Please print the data shown below without any alteration.

Colored object tallies
##############################

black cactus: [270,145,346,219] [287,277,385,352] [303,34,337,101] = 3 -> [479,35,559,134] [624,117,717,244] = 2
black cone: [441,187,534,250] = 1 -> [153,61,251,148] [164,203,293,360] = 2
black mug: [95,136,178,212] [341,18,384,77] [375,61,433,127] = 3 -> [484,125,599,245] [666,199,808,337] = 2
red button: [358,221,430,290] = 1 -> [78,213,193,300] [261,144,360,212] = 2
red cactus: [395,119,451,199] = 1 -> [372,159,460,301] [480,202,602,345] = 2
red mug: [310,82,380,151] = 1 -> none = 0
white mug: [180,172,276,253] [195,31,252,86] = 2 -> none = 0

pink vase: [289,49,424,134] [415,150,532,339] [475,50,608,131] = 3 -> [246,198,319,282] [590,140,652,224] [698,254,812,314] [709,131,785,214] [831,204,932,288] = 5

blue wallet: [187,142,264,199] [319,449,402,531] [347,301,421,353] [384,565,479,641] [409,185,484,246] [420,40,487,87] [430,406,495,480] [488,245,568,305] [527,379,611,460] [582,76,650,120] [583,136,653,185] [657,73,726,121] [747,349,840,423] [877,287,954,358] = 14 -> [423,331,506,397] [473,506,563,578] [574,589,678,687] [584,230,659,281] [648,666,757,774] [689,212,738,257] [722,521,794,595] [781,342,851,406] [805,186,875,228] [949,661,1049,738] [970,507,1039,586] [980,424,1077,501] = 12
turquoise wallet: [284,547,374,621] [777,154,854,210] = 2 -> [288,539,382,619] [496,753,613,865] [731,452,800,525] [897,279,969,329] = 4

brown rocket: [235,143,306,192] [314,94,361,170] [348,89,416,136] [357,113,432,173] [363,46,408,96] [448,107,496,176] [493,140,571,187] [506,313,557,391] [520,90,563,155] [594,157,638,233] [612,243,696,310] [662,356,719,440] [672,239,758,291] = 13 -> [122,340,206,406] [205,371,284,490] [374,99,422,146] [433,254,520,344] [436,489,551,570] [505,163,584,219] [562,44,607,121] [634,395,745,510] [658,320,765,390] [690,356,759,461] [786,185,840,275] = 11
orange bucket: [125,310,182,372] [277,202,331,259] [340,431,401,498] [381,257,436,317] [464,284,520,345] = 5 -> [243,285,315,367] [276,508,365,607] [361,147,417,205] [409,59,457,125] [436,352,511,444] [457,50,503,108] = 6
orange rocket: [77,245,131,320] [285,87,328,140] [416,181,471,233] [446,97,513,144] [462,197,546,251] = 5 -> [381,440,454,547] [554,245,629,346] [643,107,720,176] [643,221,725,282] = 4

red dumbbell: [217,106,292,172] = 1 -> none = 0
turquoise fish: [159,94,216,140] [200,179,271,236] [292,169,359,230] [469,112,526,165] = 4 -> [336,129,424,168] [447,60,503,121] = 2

##############################

Exercise answer
black cactus: [270,145,346,219] [287,277,385,352] [303,34,337,101] = 3 -> [479,35,559,134] [624,117,717,244] = 2
black cone: [441,187,534,250] = 1 -> [153,61,251,148] [164,203,293,360] = 2
black mug: [95,136,178,212] [341,18,384,77] [375,61,433,127] = 3 -> [484,125,599,245] [666,199,808,337] = 2
red button: [358,221,430,290] = 1 -> [78,213,193,300] [261,144,360,212] = 2
red cactus: [395,119,451,199] = 1 -> [372,159,460,301] [480,202,602,345] = 2
red mug: [310,82,380,151] = 1 -> none = 0
white mug: [180,172,276,253] [195,31,252,86] = 2 -> none = 0

pink vase: [289,49,424,134] [415,150,532,339] [475,50,608,131] = 3 -> [246,198,319,282] [590,140,652,224] [698,254,812,314] [709,131,785,214] [831,204,932,288] = 5

blue wallet: [187,142,264,199] [319,449,402,531] [347,301,421,353] [384,565,479,641] [409,185,484,246] [420,40,487,87] [430,406,495,480] [488,245,568,305] [527,379,611,460] [582,76,650,120] [583,136,653,185] [657,73,726,121] [747,349,840,423] [877,287,954,358] = 14 -> [423,331,506,397] [473,506,563,578] [574,589,678,687] [584,230,659,281] [648,666,757,774] [689,212,738,257] [722,521,794,595] [781,342,851,406] [805,186,875,228] [949,661,1049,738] [970,507,1039,586] [980,424,1077,501] = 12
turquoise wallet: [284,547,374,621] [777,154,854,210] = 2 -> [288,539,382,619] [496,753,613,865] [731,452,800,525] [897,279,969,329] = 4

brown rocket: [235,143,306,192] [314,94,361,170] [348,89,416,136] [357,113,432,173] [363,46,408,96] [448,107,496,176] [493,140,571,187] [506,313,557,391] [520,90,563,155] [594,157,638,233] [612,243,696,310] [662,356,719,440] [672,239,758,291] = 13 -> [122,340,206,406] [205,371,284,490] [374,99,422,146] [433,254,520,344] [436,489,551,570] [505,163,584,219] [562,44,607,121] [634,395,745,510] [658,320,765,390] [690,356,759,461] [786,185,840,275] = 11
orange bucket: [125,310,182,372] [277,202,331,259] [340,431,401,498] [381,257,436,317] [464,284,520,345] = 5 -> [243,285,315,367] [276,508,365,607] [361,147,417,205] [409,59,457,125] [436,352,511,444] [457,50,503,108] = 6
orange rocket: [77,245,131,320] [285,87,328,140] [416,181,471,233] [446,97,513,144] [462,197,546,251] = 5 -> [381,440,454,547] [554,245,629,346] [643,107,720,176] [643,221,725,282] = 4

red dumbbell: [217,106,292,172] = 1 -> none = 0
turquoise fish: [159,94,216,140] [200,179,271,236] [292,169,359,230] [469,112,526,165] = 4 -> [336,129,424,168] [447,60,503,121] = 2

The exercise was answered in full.